**YOUR GOAL**:
Transcribe exactly everything in the data below from the line containing "camera: 40 degrees right, 20 degrees up" down to the line containing "(277, 399) = (120, 274): yellow", both lines included and nothing further.

────

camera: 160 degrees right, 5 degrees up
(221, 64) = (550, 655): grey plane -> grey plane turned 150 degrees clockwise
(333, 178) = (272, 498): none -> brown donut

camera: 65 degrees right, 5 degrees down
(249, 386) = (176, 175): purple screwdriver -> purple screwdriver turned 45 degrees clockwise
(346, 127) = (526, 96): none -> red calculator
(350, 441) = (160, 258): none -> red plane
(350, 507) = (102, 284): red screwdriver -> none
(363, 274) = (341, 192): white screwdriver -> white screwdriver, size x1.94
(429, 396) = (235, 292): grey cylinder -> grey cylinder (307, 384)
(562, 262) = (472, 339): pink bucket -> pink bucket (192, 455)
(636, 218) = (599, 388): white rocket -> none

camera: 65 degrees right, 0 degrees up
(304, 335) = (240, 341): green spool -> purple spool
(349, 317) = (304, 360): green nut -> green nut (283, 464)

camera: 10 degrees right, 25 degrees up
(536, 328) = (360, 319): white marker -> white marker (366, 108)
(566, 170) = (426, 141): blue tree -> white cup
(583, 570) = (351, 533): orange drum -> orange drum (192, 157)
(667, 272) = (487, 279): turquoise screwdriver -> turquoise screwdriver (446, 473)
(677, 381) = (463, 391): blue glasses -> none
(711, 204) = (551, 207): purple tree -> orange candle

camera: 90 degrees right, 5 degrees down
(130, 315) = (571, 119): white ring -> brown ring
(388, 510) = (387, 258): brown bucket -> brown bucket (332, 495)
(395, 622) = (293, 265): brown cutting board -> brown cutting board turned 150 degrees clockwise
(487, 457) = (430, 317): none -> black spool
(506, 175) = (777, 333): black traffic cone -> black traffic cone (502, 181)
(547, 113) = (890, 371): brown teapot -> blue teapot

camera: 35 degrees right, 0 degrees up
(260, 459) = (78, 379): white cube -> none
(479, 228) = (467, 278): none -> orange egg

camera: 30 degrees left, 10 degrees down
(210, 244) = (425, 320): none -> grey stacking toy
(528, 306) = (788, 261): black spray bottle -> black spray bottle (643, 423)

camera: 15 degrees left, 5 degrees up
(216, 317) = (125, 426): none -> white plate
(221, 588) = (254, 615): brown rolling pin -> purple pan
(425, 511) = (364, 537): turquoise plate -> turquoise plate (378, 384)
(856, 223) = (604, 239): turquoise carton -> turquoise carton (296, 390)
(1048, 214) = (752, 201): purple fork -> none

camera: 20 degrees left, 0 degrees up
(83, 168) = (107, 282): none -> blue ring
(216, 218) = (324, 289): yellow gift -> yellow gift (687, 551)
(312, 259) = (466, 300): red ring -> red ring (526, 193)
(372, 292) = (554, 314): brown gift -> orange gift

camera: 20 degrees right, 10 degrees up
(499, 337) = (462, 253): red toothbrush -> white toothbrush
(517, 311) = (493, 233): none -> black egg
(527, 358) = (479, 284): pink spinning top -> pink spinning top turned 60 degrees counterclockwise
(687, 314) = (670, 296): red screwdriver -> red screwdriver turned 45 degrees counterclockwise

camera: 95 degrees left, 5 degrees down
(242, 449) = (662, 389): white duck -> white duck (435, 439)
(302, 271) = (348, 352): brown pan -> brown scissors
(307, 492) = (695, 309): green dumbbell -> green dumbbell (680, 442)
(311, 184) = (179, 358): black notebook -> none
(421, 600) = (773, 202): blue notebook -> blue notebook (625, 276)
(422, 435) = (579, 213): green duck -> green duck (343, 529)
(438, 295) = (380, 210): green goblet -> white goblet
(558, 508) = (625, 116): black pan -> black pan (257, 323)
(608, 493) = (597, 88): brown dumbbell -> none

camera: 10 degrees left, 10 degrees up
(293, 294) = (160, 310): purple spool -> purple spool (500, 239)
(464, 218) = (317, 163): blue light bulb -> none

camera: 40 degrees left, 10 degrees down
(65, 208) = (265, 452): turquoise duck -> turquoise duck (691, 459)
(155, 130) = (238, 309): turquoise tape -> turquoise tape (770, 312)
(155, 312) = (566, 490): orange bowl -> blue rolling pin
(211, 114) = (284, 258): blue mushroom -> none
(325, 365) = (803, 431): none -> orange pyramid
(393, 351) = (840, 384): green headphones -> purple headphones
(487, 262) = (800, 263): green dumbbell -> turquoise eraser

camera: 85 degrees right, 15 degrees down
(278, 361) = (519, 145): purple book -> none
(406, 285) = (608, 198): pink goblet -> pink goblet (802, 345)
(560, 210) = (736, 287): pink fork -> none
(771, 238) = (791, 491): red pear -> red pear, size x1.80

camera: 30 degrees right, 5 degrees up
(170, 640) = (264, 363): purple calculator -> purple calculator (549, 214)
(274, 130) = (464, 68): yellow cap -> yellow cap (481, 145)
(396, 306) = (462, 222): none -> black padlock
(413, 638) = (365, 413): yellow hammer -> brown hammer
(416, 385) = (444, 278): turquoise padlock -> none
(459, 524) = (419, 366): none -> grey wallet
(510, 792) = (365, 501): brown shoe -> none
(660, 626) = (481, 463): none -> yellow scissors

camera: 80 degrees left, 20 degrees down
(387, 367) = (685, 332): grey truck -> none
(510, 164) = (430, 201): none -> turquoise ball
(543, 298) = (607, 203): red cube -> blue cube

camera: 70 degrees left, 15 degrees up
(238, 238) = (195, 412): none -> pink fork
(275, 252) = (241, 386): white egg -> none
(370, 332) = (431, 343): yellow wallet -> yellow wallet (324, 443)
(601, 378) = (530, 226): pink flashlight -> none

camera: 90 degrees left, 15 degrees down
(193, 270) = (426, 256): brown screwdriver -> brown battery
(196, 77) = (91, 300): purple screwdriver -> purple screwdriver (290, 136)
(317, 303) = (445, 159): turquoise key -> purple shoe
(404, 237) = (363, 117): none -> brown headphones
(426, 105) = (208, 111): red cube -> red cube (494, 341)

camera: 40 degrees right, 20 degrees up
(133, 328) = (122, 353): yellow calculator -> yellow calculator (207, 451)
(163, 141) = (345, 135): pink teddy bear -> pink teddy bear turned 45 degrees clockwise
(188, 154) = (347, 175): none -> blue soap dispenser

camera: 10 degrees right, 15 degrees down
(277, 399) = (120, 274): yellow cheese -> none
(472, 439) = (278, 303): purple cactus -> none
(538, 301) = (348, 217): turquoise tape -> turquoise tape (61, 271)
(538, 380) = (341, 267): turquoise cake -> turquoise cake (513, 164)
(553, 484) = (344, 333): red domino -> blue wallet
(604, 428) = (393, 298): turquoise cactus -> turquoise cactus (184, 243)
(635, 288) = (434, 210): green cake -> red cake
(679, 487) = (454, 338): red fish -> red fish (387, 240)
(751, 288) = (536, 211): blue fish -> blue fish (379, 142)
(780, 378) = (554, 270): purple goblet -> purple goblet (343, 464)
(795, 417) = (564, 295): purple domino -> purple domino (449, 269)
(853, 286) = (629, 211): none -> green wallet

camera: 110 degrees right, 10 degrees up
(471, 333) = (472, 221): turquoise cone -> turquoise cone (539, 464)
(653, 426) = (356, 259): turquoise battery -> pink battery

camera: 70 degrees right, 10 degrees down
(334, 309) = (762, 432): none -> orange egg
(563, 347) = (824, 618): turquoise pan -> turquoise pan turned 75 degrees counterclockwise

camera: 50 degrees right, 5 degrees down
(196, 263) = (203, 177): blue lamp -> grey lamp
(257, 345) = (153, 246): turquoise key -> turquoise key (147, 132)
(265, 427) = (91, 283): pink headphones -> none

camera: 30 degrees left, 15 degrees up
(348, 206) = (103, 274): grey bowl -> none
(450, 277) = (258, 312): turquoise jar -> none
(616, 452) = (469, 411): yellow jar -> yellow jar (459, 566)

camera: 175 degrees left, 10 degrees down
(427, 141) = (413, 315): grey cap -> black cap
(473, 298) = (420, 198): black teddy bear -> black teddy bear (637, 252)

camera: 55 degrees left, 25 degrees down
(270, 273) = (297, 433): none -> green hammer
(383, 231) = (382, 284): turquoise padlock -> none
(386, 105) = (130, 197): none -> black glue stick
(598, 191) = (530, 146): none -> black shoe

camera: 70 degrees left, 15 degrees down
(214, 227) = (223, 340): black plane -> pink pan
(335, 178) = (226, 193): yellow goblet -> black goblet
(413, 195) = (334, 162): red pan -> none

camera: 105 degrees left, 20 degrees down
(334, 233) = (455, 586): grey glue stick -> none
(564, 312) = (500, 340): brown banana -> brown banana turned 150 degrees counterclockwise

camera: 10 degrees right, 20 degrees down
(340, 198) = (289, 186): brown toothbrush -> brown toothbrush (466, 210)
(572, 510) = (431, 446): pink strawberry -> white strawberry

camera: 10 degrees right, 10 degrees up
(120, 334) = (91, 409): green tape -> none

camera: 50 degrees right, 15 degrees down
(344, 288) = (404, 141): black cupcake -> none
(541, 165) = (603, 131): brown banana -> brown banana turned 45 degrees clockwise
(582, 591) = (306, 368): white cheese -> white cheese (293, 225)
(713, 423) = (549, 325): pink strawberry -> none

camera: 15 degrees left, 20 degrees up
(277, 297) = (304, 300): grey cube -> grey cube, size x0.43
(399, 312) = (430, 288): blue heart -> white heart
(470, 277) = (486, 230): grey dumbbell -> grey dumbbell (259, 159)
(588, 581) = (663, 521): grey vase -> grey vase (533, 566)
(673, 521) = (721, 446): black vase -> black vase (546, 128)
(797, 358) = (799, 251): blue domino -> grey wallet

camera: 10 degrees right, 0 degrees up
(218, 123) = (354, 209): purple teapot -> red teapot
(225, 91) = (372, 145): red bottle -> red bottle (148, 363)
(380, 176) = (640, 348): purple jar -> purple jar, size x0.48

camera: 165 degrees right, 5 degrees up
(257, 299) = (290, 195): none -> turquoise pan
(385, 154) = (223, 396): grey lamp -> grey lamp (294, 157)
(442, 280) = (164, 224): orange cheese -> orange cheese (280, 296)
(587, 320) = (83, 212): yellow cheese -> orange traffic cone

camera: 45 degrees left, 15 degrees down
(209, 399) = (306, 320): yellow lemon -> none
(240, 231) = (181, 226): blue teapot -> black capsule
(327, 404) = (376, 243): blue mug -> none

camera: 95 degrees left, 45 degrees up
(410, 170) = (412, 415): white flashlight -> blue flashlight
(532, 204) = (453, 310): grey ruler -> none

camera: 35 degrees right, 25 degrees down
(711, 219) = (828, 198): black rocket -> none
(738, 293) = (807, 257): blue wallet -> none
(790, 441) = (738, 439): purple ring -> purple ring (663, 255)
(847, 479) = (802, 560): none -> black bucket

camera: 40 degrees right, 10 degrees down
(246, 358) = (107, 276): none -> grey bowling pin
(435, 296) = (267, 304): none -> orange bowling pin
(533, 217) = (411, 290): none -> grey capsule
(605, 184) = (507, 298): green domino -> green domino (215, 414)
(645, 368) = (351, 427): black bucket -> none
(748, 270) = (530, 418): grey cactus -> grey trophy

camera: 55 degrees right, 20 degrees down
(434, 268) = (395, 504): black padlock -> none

────

**ANSWER SPACE**:
camera: 40 degrees right, 20 degrees up
(133, 328) = (122, 353): yellow calculator -> yellow calculator (207, 451)
(163, 141) = (345, 135): pink teddy bear -> pink teddy bear turned 45 degrees clockwise
(188, 154) = (347, 175): none -> blue soap dispenser

camera: 10 degrees right, 15 degrees down
(277, 399) = (120, 274): yellow cheese -> none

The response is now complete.